● To do
Repeat only the stretch of lines below that runs from the line with "(560, 247) = (568, 288): orange" through the line with "(647, 244) = (642, 258): none -> blue marker", unaltered.

========

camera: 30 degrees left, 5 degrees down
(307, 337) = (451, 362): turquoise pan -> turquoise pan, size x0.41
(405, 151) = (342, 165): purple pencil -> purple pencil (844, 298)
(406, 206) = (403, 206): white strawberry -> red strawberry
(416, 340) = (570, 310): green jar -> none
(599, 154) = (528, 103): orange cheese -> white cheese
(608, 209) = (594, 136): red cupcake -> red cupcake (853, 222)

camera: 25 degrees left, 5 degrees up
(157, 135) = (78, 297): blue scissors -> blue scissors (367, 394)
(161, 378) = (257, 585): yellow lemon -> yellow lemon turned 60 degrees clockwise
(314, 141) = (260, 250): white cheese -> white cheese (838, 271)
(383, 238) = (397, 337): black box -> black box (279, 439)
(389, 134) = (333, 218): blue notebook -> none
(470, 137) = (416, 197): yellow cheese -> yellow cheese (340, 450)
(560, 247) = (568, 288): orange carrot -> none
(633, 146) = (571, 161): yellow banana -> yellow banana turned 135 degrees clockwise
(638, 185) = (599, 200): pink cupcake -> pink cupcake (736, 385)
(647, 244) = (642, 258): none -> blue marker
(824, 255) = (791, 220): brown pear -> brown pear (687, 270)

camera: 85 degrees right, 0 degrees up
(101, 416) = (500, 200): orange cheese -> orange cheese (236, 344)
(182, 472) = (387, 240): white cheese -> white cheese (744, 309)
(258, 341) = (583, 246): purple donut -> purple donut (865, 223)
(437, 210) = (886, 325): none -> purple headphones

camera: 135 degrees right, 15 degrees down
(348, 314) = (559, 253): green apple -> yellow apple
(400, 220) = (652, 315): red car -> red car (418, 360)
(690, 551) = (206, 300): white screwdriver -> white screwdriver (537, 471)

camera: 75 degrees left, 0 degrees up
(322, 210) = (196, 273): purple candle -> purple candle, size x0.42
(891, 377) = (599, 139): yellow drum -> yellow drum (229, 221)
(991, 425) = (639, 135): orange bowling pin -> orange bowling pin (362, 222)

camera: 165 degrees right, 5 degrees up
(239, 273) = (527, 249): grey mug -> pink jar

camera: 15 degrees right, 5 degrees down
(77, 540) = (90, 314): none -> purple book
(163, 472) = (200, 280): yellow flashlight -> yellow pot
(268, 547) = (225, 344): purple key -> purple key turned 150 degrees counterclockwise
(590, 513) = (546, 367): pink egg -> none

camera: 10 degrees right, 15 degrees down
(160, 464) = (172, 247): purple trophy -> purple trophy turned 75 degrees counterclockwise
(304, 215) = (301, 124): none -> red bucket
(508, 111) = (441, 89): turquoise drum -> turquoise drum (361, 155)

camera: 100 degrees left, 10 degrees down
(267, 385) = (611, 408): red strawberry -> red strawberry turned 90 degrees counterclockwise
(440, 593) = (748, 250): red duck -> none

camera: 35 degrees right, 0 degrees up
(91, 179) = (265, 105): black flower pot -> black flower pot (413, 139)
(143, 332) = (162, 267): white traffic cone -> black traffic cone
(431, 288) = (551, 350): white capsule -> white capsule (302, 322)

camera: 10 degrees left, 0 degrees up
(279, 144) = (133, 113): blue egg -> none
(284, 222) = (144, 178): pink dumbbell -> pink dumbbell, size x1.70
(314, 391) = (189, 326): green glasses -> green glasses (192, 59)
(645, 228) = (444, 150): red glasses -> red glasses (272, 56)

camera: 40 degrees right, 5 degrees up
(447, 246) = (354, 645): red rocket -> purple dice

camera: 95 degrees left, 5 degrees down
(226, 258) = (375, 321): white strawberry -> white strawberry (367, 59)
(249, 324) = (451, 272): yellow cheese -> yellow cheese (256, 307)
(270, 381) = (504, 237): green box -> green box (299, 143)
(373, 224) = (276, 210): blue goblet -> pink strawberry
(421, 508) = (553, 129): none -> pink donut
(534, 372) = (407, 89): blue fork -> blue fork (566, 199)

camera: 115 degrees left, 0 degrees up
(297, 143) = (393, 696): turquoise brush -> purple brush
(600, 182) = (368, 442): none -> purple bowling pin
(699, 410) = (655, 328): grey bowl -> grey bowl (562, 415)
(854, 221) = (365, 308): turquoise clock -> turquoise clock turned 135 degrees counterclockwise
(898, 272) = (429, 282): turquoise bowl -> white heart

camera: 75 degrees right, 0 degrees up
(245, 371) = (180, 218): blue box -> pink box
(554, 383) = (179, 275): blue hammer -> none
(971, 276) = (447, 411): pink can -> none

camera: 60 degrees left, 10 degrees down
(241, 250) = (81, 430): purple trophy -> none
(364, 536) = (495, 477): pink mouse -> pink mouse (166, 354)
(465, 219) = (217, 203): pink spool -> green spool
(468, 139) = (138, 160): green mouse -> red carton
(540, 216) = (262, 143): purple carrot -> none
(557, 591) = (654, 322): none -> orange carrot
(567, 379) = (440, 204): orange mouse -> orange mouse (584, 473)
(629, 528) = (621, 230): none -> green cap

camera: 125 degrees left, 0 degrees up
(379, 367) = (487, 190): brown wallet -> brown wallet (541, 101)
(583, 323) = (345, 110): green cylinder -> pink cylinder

========

● Finished task
(560, 247) = (568, 288): orange carrot -> none
(633, 146) = (571, 161): yellow banana -> yellow banana turned 135 degrees clockwise
(638, 185) = (599, 200): pink cupcake -> pink cupcake (736, 385)
(647, 244) = (642, 258): none -> blue marker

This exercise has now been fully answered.